(Collected data entries)
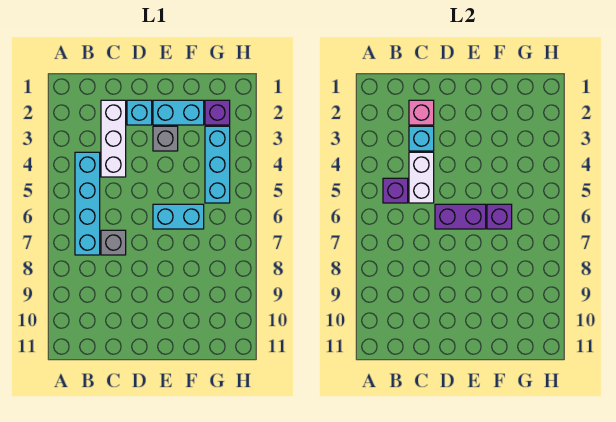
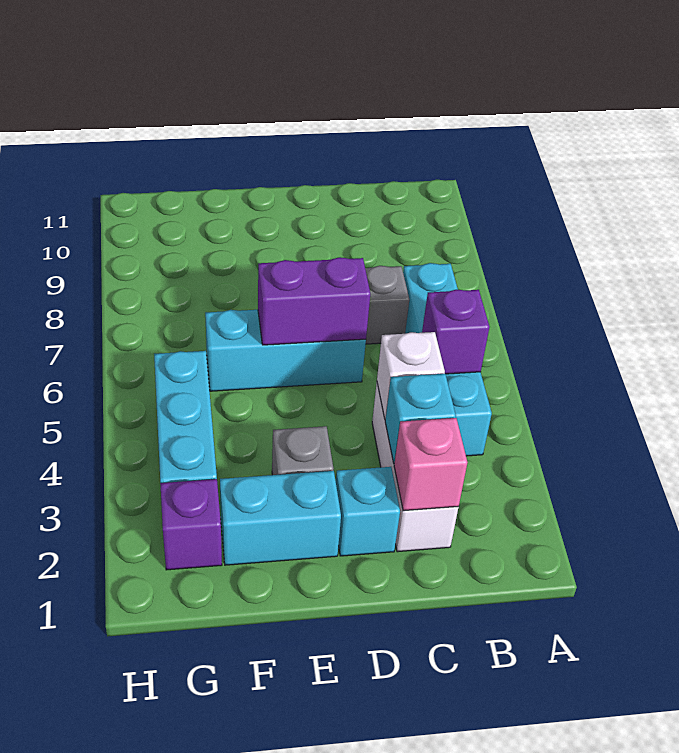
white brick C4:C5 level 2 -> white brick C4 level 2
cyan brick E6:F6 level 1 -> cyan brick D6:F6 level 1
purple brick F6 level 2 -> none

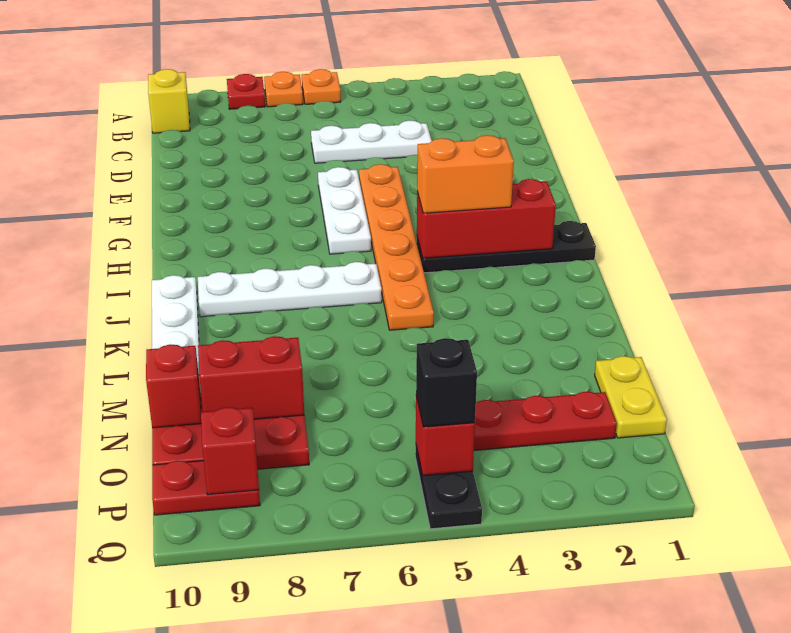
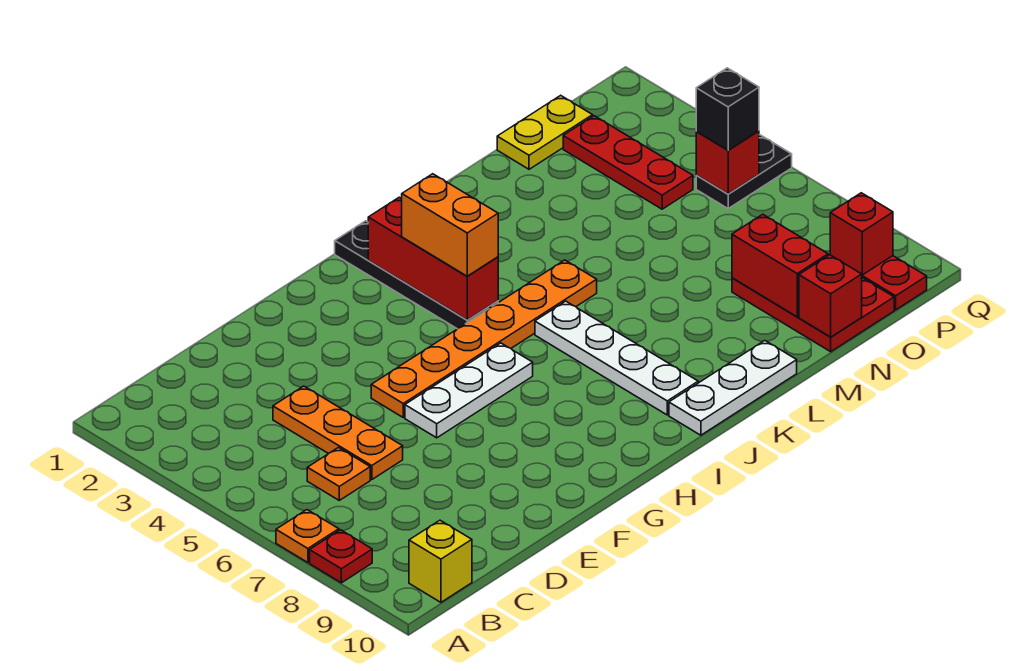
orange plate A6 level 1 -> orange plate C6 level 1
white plate D4:D6 level 1 -> orange plate D4:D6 level 1

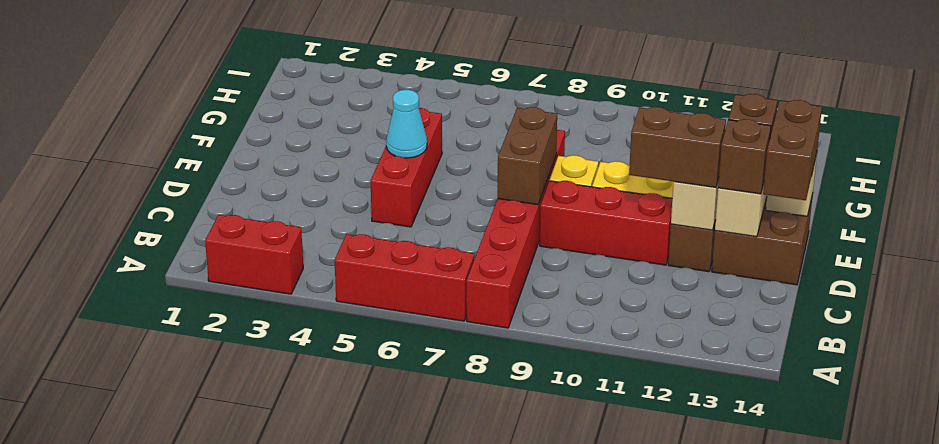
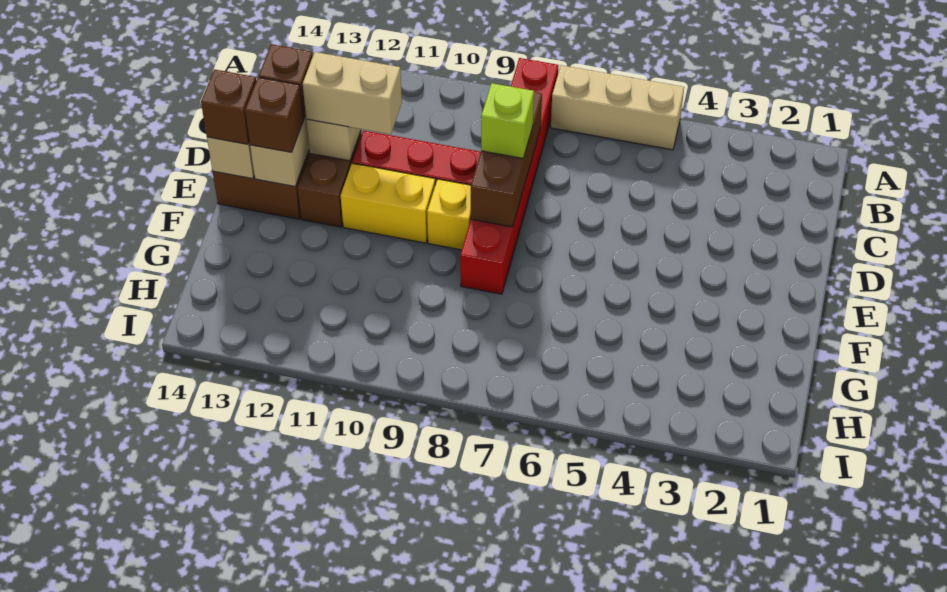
red brick A2:A3 level 1 -> none
red brick A5:A7 level 1 -> tan brick A5:A7 level 1
red brick D5:F5 level 1 -> none
brown brick D8:E8 level 2 -> brown brick C8:E8 level 2
none -> lime brick D8 level 3
brown brick D11:D12 level 3 -> tan brick D11:D12 level 3
brown brick D14:E14 level 3 -> brown brick E14 level 3
cyan cone E5 level 2 -> none

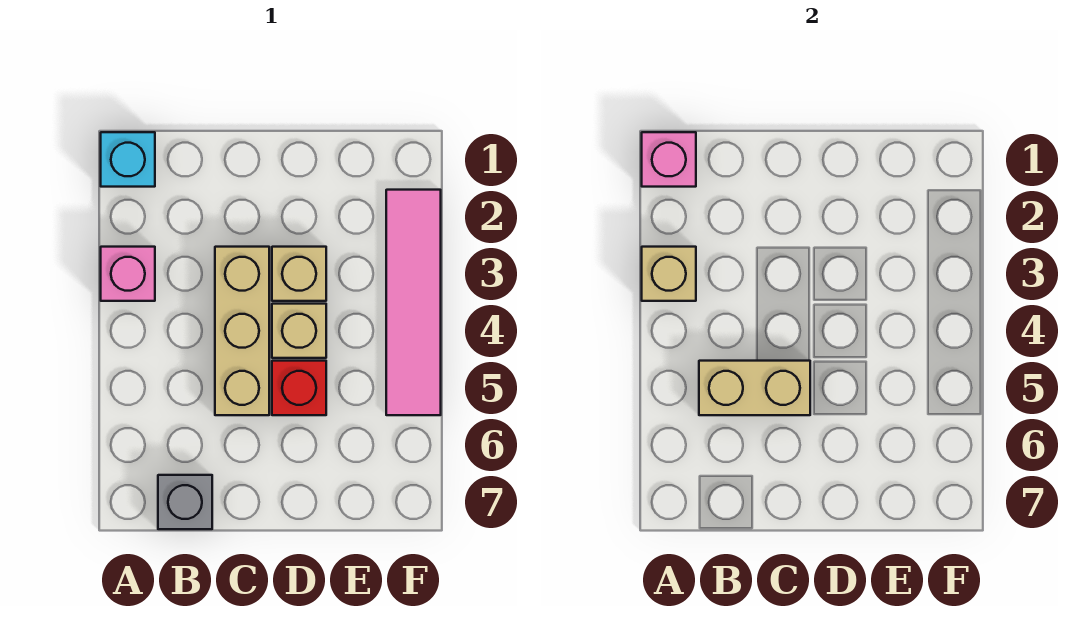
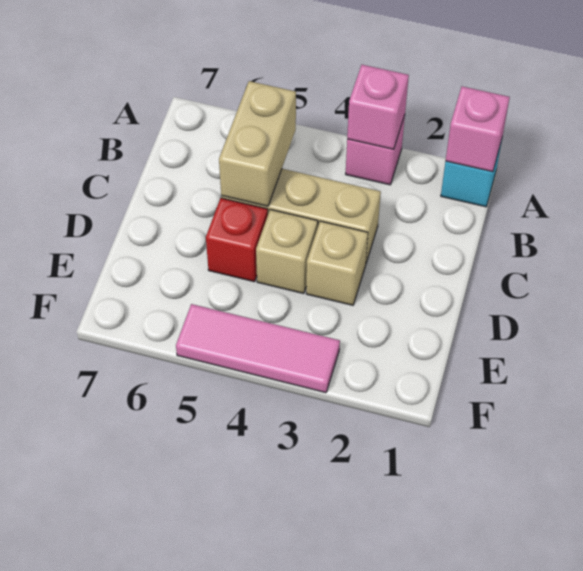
tan brick A3 level 2 -> pink brick A3 level 2
grey brick B7 level 1 -> none
pink tile F2:F5 level 1 -> pink tile F3:F5 level 1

▶ **WORK INSTRUCTIONS**
The records above need to be given again exactly. Omit the pictures.

▶ **EXERCISE SOLUTION**
white brick C4:C5 level 2 -> white brick C4 level 2
cyan brick E6:F6 level 1 -> cyan brick D6:F6 level 1
purple brick F6 level 2 -> none

orange plate A6 level 1 -> orange plate C6 level 1
white plate D4:D6 level 1 -> orange plate D4:D6 level 1

red brick A2:A3 level 1 -> none
red brick A5:A7 level 1 -> tan brick A5:A7 level 1
red brick D5:F5 level 1 -> none
brown brick D8:E8 level 2 -> brown brick C8:E8 level 2
none -> lime brick D8 level 3
brown brick D11:D12 level 3 -> tan brick D11:D12 level 3
brown brick D14:E14 level 3 -> brown brick E14 level 3
cyan cone E5 level 2 -> none

tan brick A3 level 2 -> pink brick A3 level 2
grey brick B7 level 1 -> none
pink tile F2:F5 level 1 -> pink tile F3:F5 level 1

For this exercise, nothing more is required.